Content revision data
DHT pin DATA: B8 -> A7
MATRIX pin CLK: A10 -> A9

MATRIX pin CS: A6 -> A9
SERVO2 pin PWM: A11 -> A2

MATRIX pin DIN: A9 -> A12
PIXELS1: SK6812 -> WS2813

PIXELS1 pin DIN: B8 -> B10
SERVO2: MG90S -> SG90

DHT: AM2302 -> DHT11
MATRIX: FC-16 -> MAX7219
==
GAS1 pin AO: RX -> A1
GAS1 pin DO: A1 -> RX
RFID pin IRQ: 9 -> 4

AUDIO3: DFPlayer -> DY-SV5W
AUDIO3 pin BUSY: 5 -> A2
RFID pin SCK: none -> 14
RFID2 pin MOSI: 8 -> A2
---
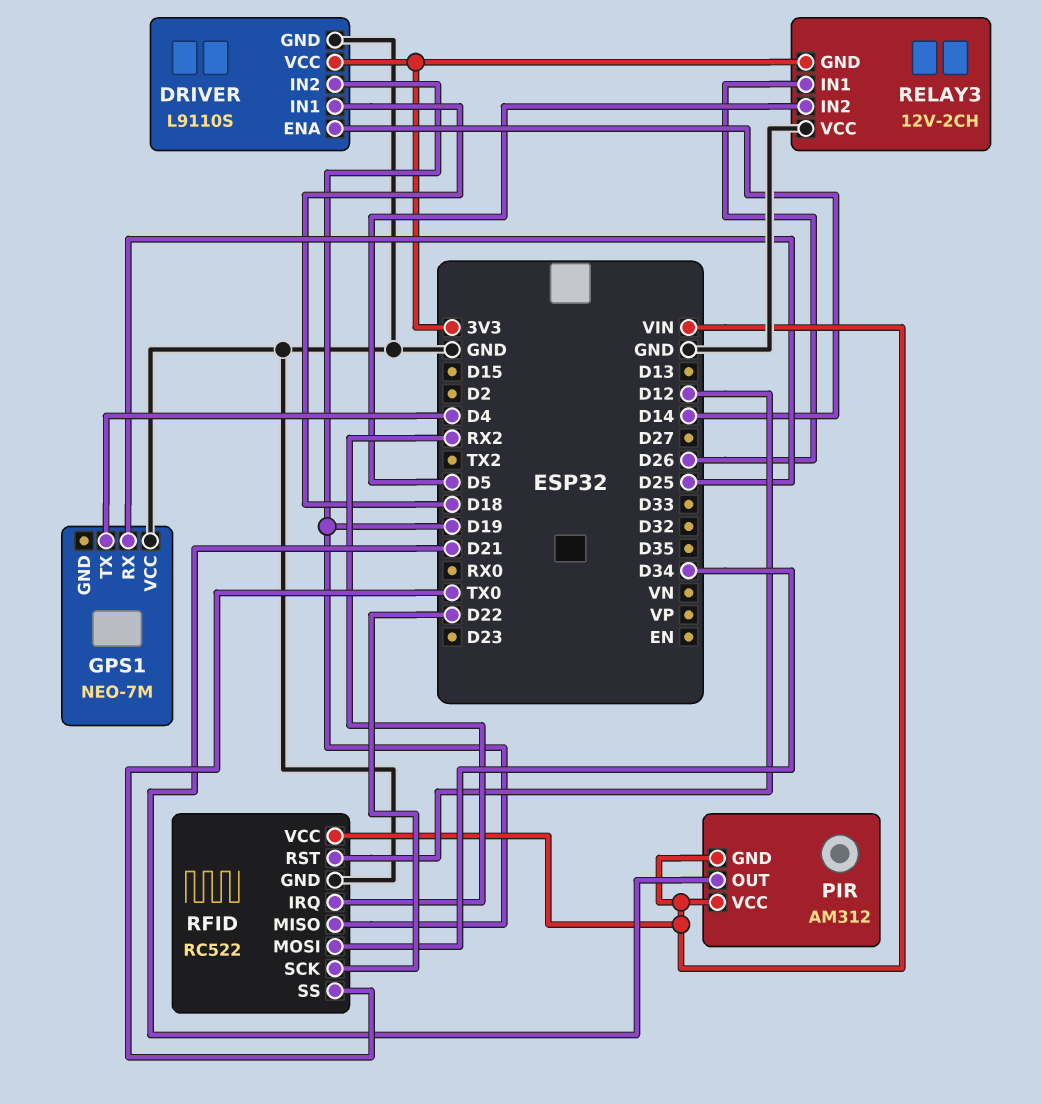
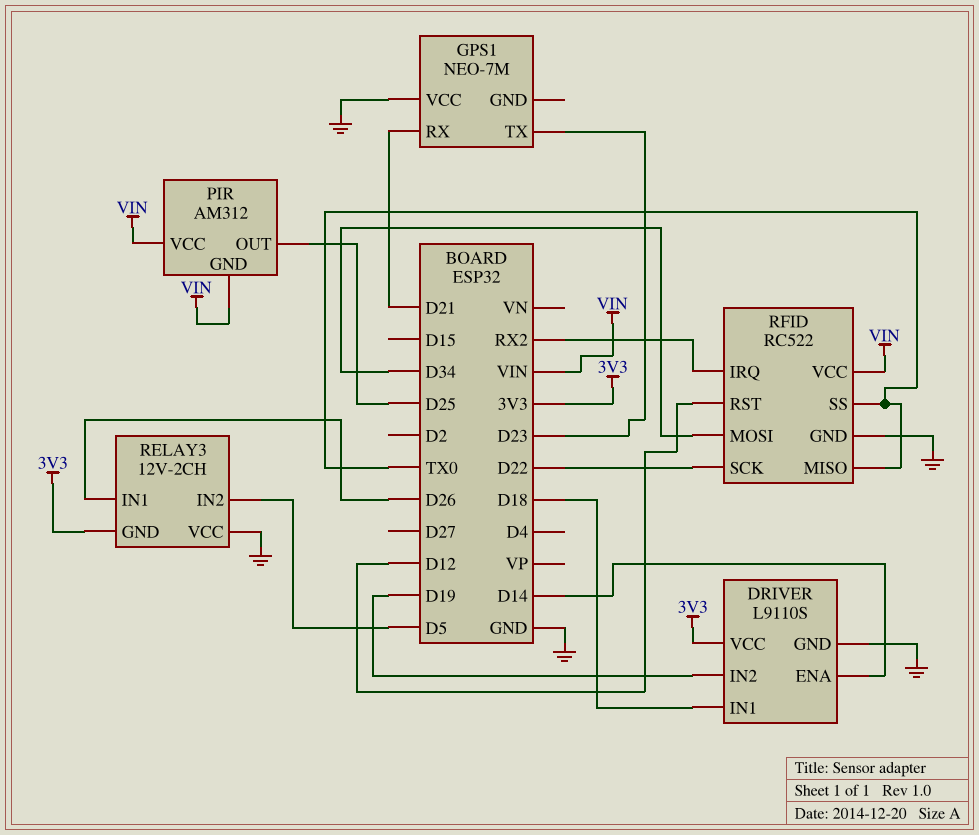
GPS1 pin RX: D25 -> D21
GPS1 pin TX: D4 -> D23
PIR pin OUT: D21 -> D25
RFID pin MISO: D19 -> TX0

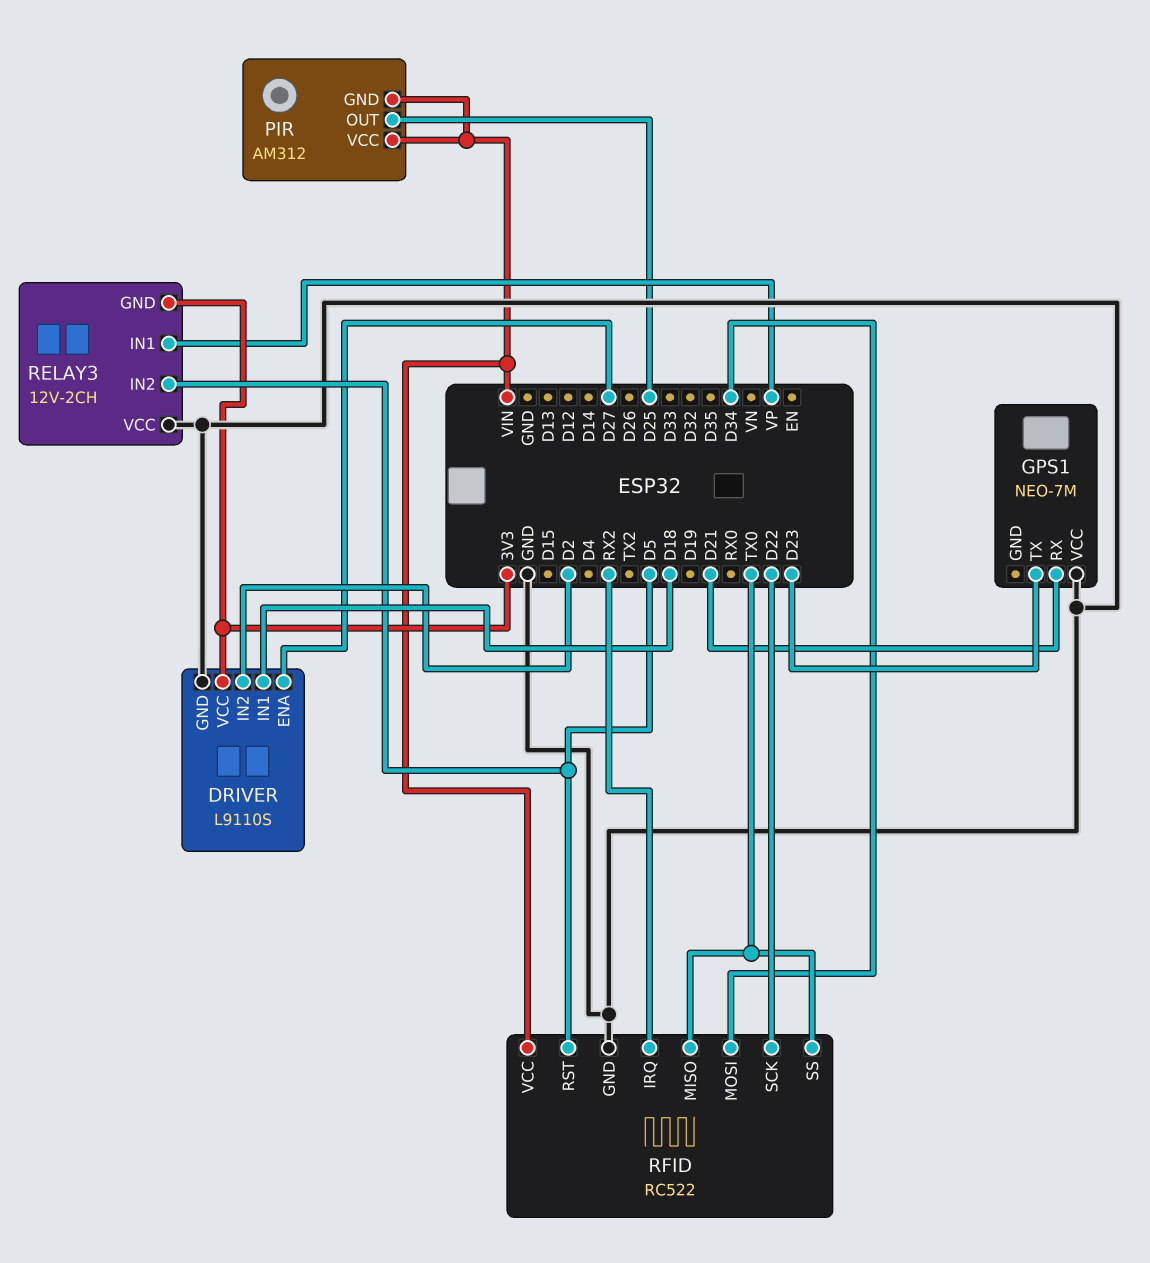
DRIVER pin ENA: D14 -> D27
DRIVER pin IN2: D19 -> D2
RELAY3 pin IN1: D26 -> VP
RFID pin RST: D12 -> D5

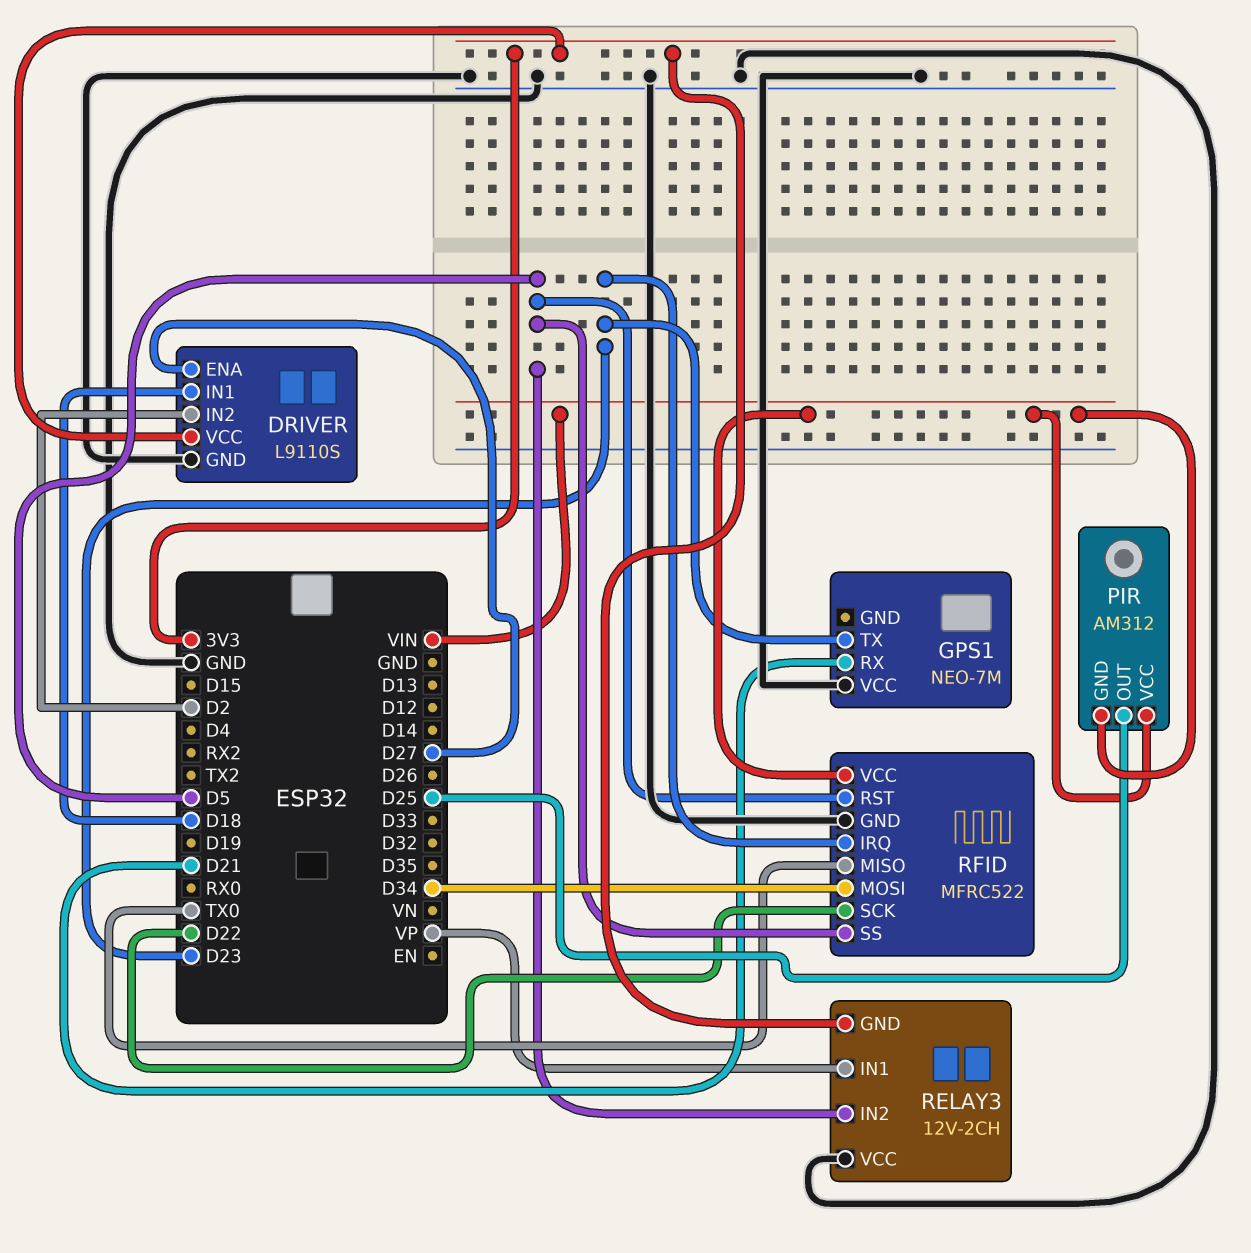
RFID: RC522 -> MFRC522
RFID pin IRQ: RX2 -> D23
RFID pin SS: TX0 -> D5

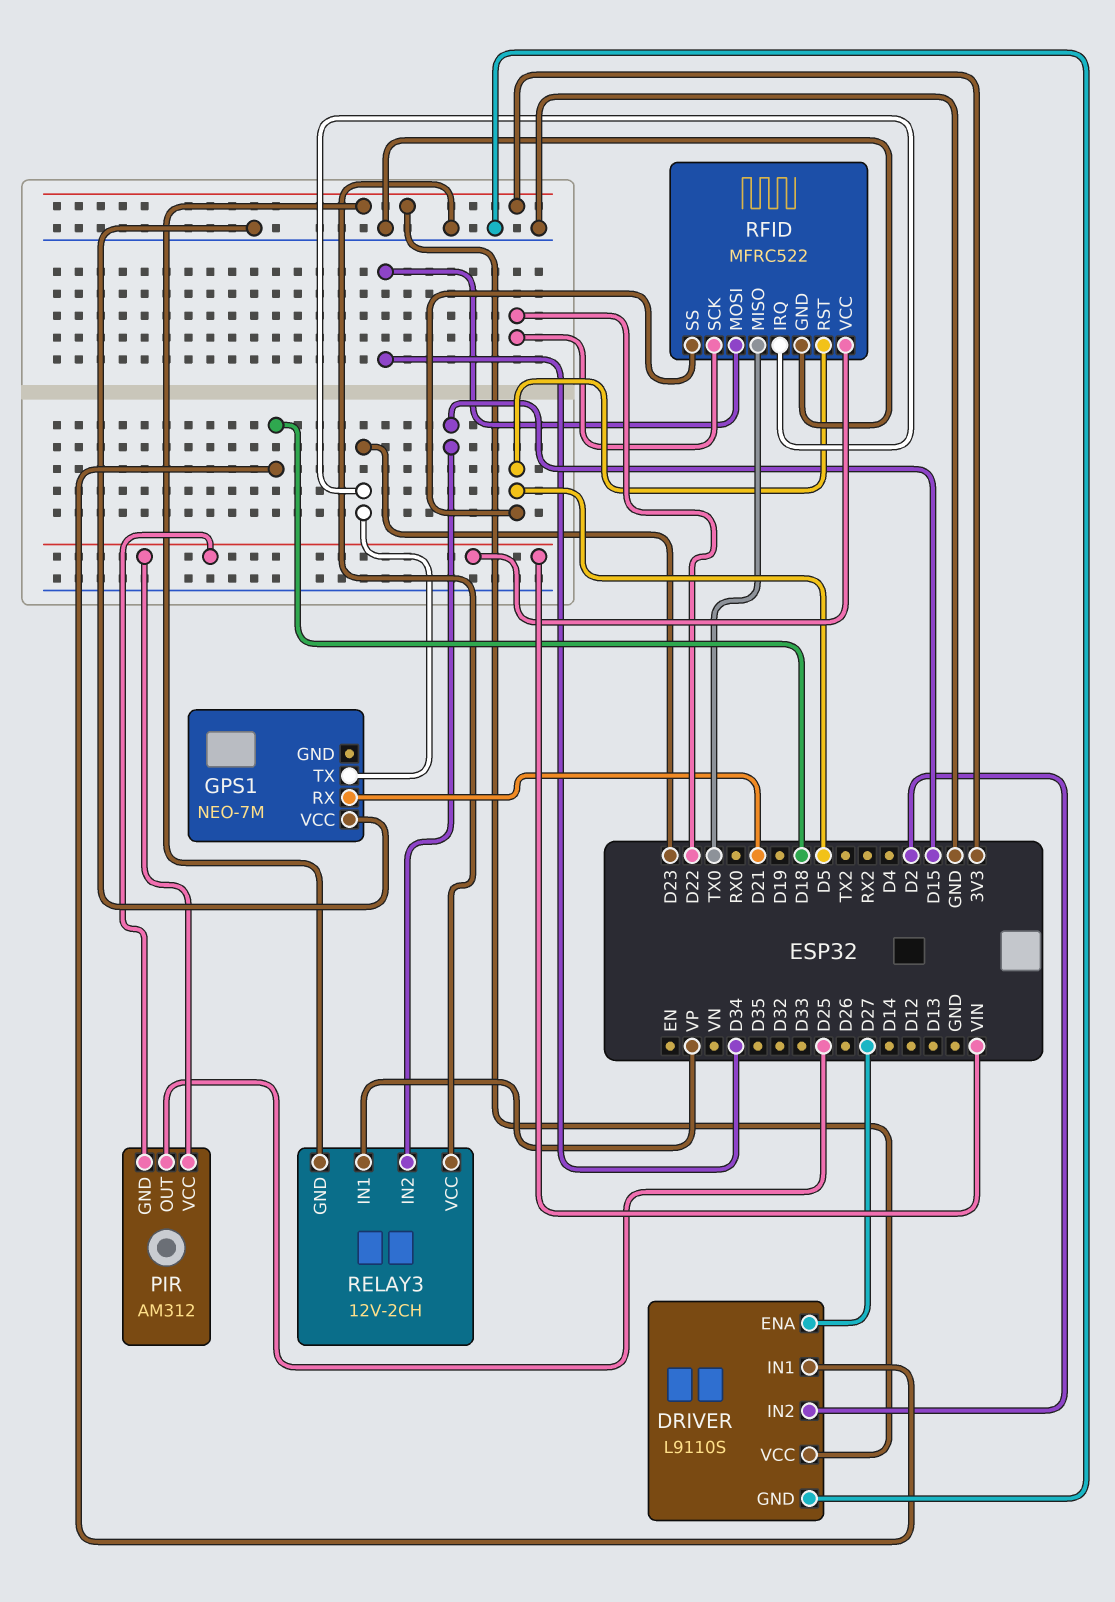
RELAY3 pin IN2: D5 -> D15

■ ACTIVITY
Starting with the line above that holds "DHT pin DATA: B8 -> A7" and stopping with the line that holds "MATRIX: FC-16 -> MAX7219", reproduce each line exactly, omitting all other lines.

■ TASK RESULT
DHT pin DATA: B8 -> A7
MATRIX pin CLK: A10 -> A9

MATRIX pin CS: A6 -> A9
SERVO2 pin PWM: A11 -> A2

MATRIX pin DIN: A9 -> A12
PIXELS1: SK6812 -> WS2813

PIXELS1 pin DIN: B8 -> B10
SERVO2: MG90S -> SG90

DHT: AM2302 -> DHT11
MATRIX: FC-16 -> MAX7219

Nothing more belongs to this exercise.